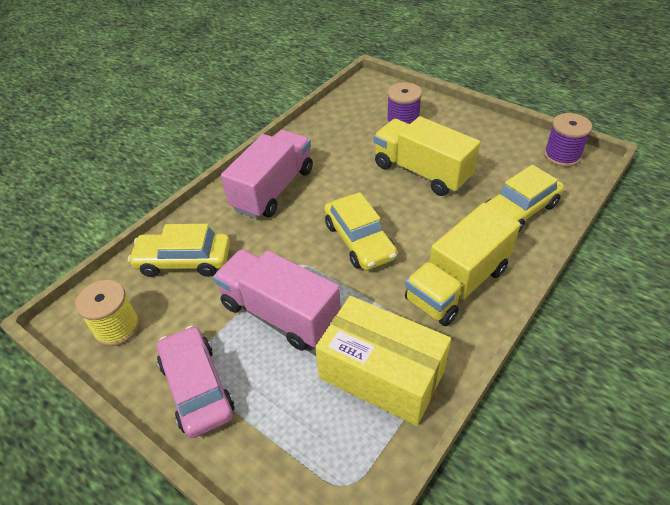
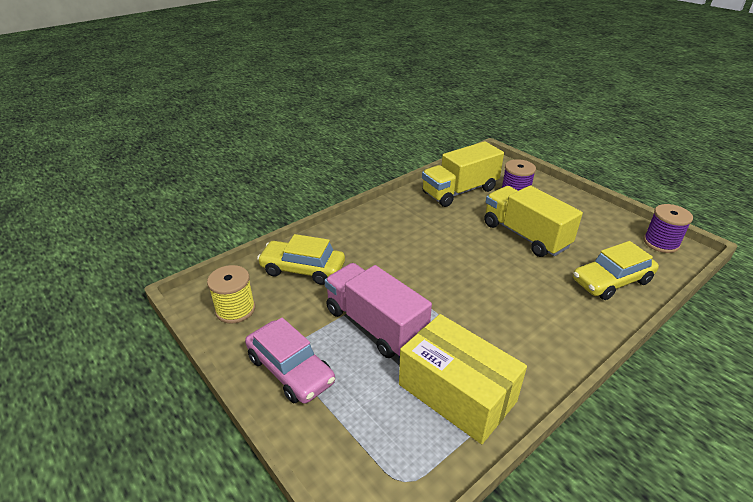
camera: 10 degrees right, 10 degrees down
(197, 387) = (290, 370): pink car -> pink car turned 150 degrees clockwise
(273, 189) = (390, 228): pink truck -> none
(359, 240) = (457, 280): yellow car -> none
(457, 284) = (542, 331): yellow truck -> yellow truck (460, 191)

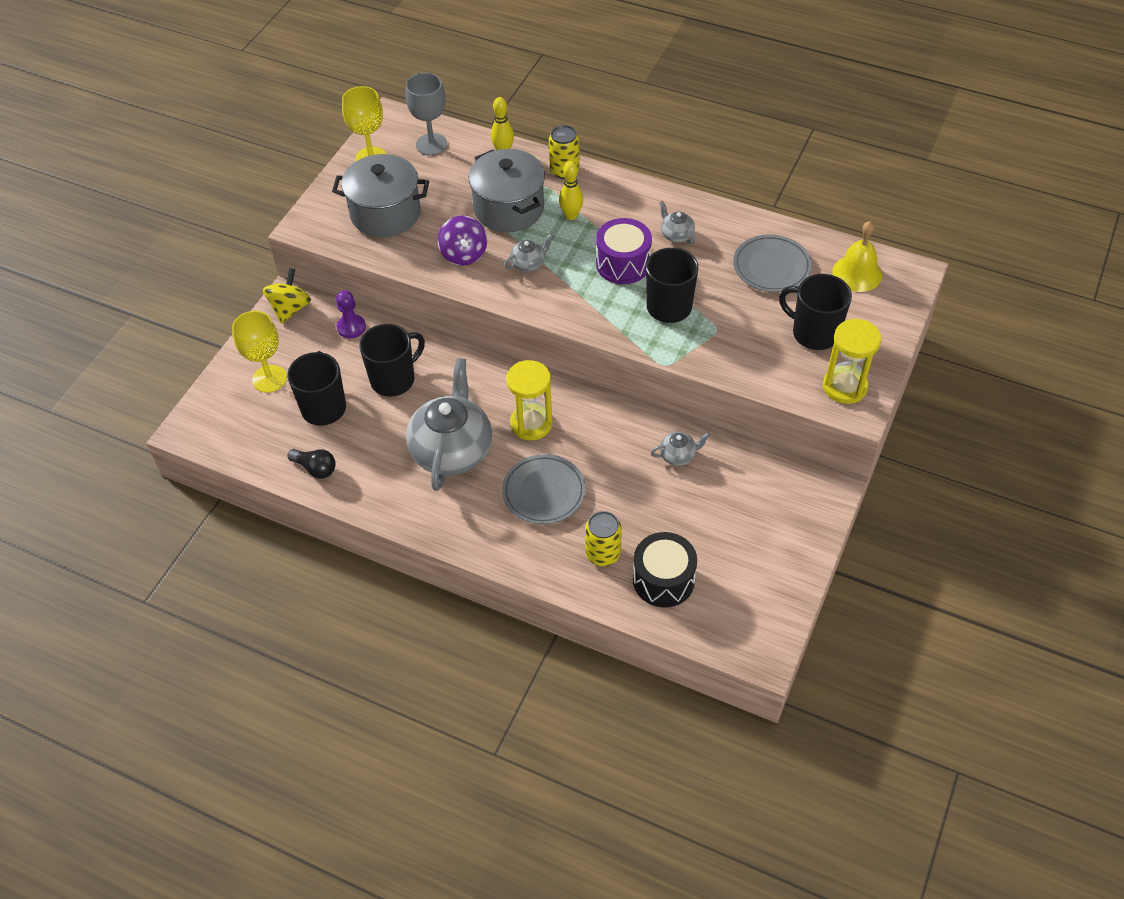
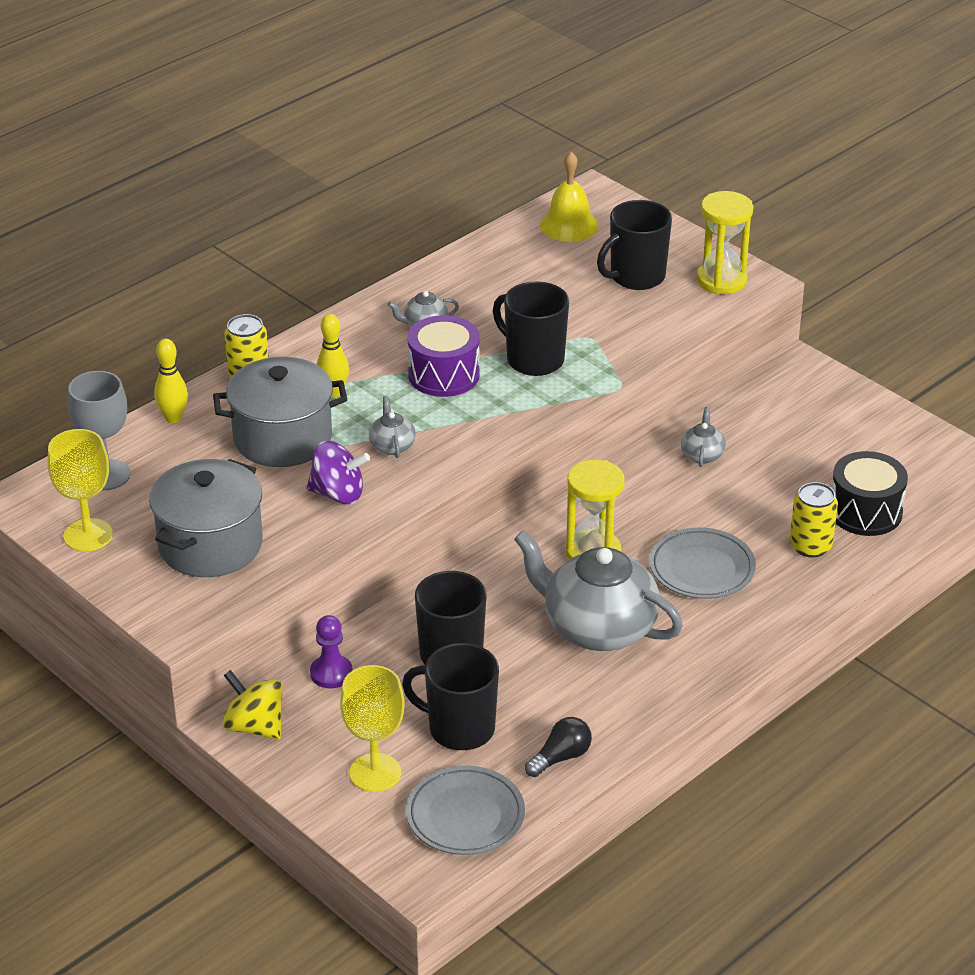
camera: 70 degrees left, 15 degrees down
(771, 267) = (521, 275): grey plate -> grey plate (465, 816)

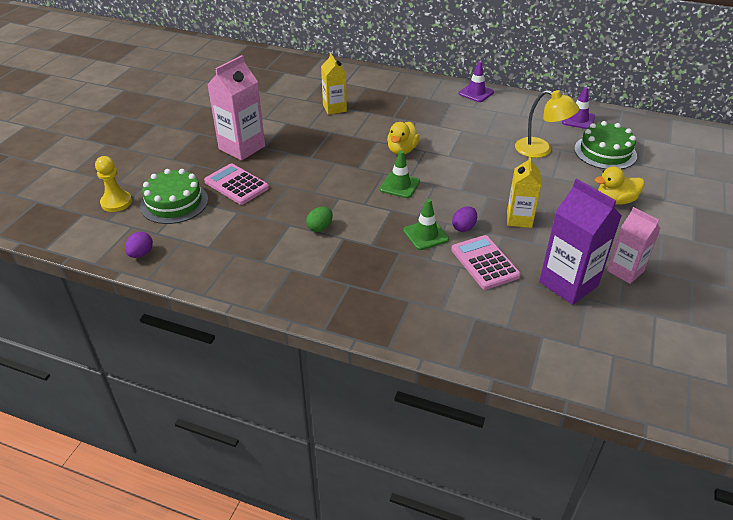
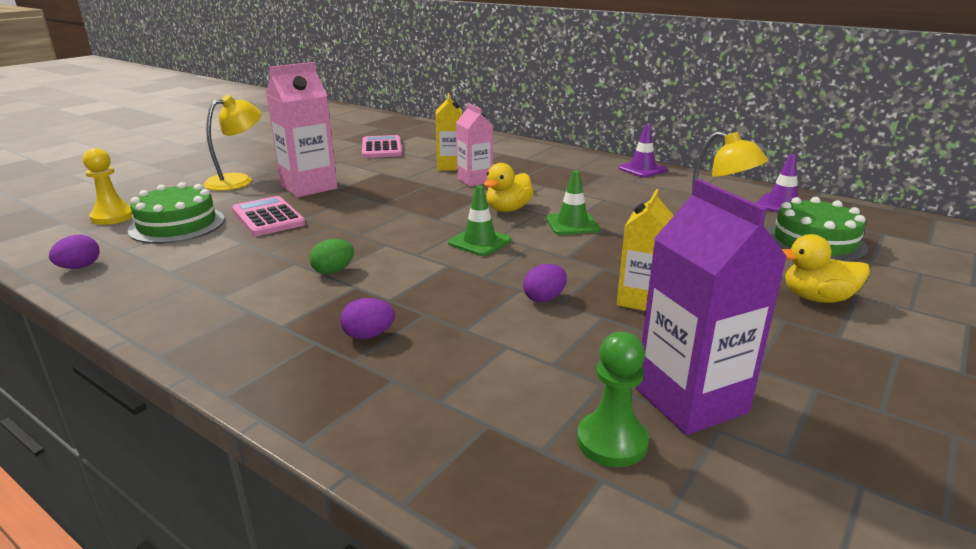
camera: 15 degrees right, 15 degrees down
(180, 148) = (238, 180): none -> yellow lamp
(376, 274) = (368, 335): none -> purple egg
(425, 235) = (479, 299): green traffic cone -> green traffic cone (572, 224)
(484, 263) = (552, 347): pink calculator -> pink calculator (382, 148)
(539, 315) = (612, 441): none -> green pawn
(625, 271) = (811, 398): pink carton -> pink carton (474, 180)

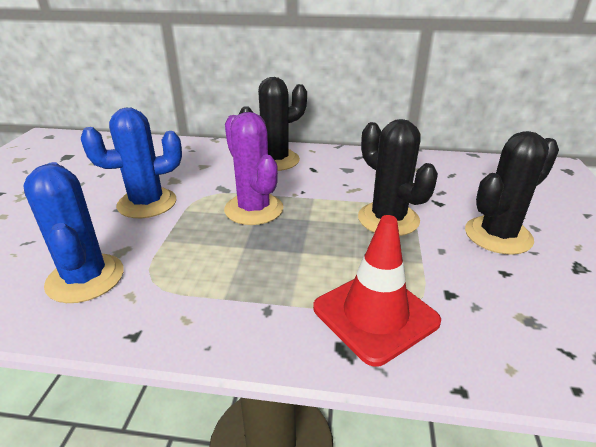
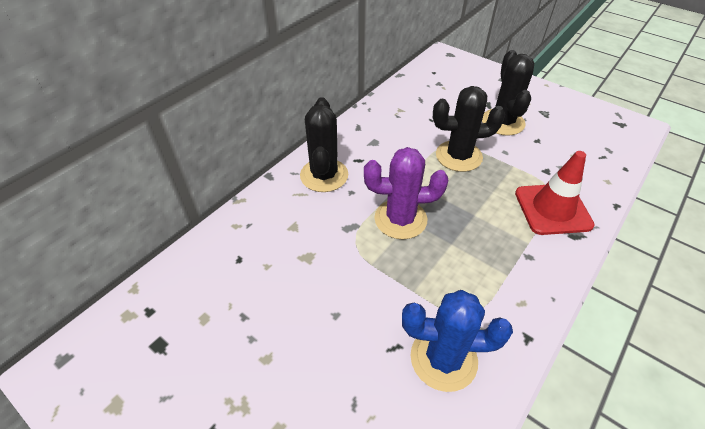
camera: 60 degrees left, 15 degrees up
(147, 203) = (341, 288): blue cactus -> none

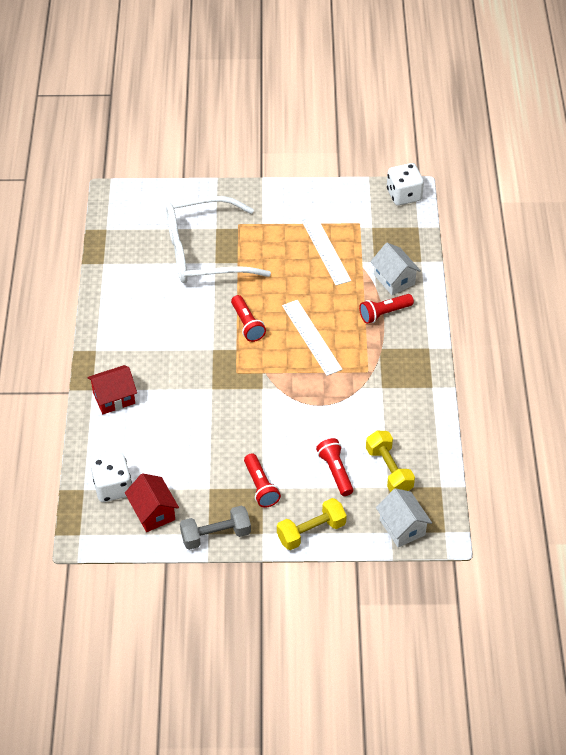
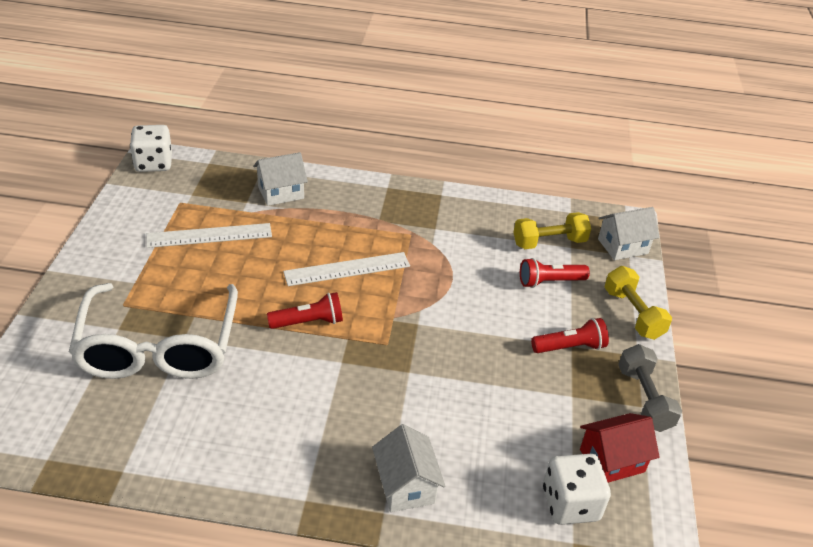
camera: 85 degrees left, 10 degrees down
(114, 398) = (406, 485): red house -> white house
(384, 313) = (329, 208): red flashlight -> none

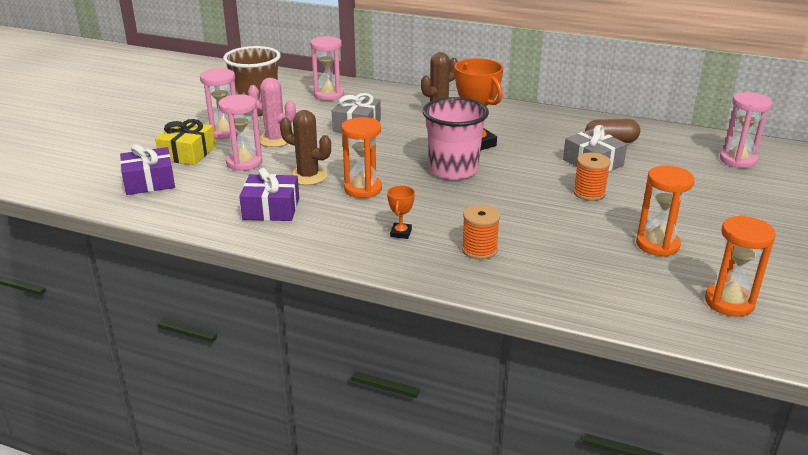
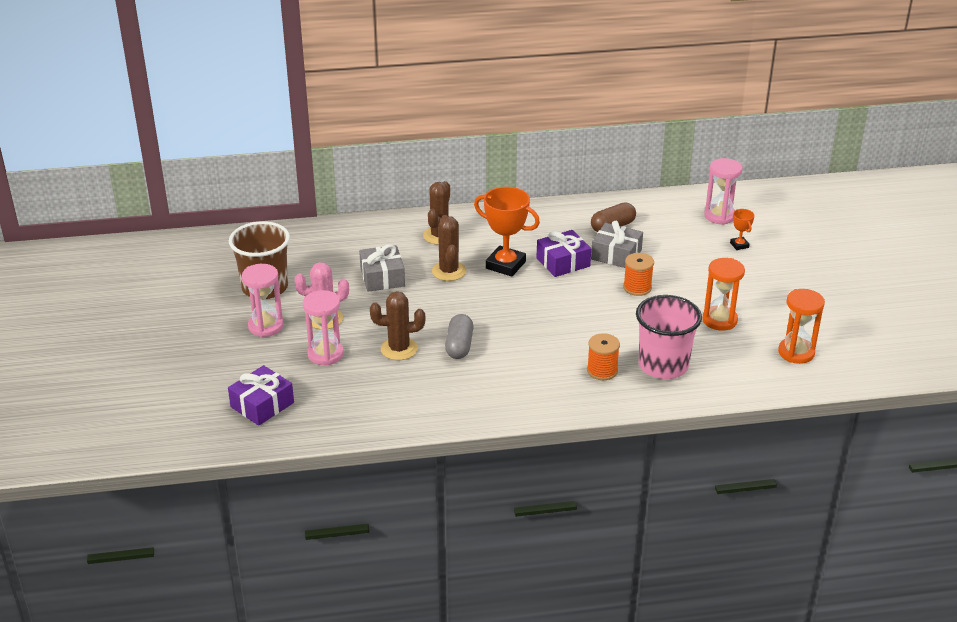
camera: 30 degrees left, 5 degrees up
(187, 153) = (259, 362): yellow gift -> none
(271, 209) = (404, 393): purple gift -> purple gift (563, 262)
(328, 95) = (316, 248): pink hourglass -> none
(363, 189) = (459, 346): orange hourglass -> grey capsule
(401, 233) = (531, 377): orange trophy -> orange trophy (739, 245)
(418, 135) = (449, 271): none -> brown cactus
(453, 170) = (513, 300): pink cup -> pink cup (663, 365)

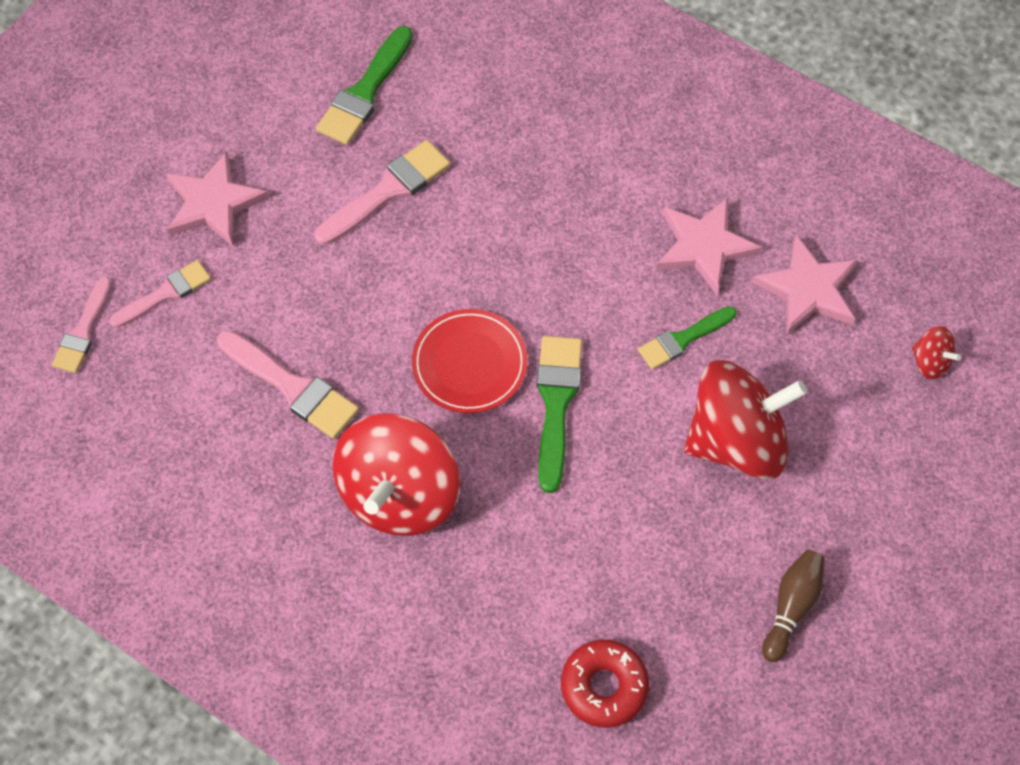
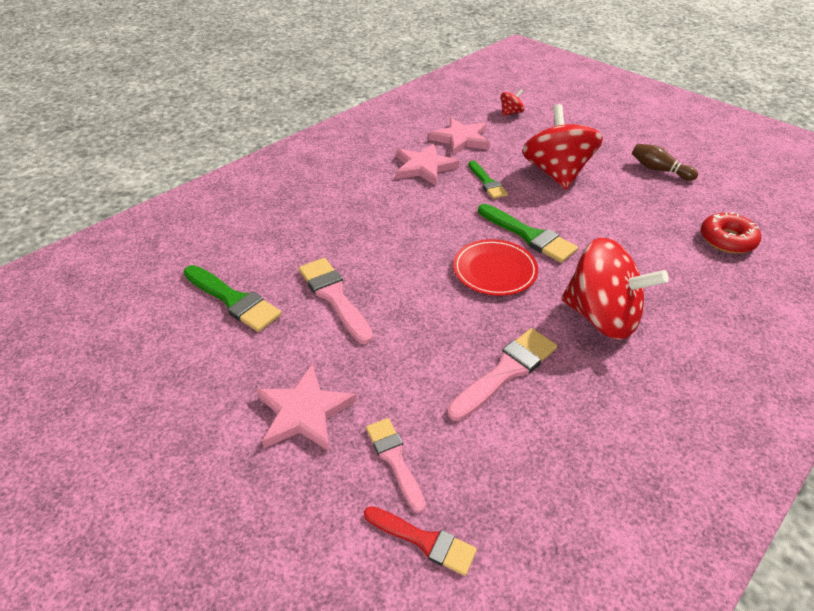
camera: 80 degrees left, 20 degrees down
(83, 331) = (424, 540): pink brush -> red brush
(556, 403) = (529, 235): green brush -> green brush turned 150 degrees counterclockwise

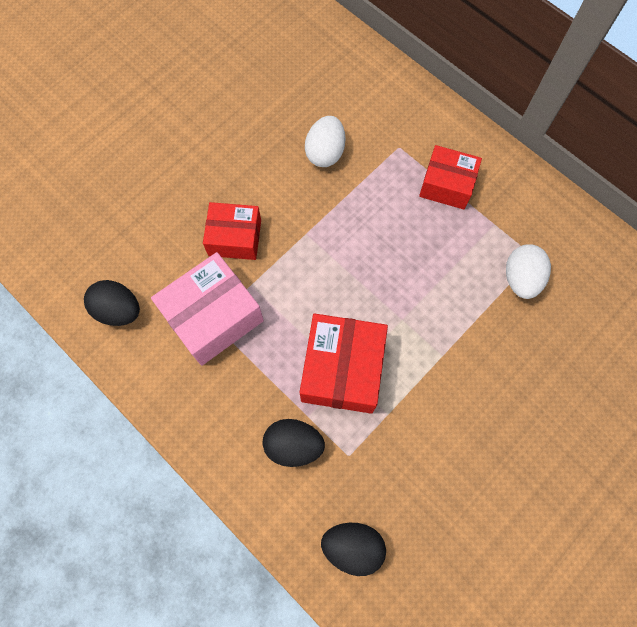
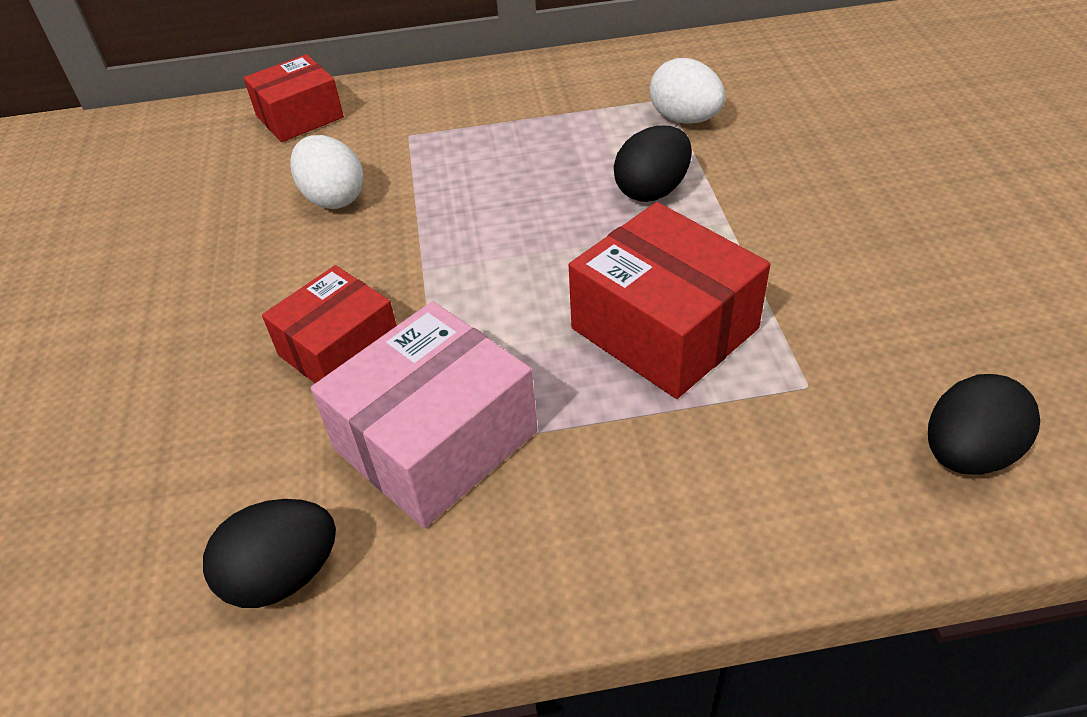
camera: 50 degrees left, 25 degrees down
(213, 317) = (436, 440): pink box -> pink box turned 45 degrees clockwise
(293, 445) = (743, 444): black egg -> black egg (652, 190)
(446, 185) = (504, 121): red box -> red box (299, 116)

* Exercise: Each line from the one with "camera: 80 degrees left, 20 degrees down" to the end of the material needs to be output word for word, with no picture included.

* Reply to the task:
camera: 80 degrees left, 20 degrees down
(83, 331) = (424, 540): pink brush -> red brush
(556, 403) = (529, 235): green brush -> green brush turned 150 degrees counterclockwise

camera: 50 degrees left, 25 degrees down
(213, 317) = (436, 440): pink box -> pink box turned 45 degrees clockwise
(293, 445) = (743, 444): black egg -> black egg (652, 190)
(446, 185) = (504, 121): red box -> red box (299, 116)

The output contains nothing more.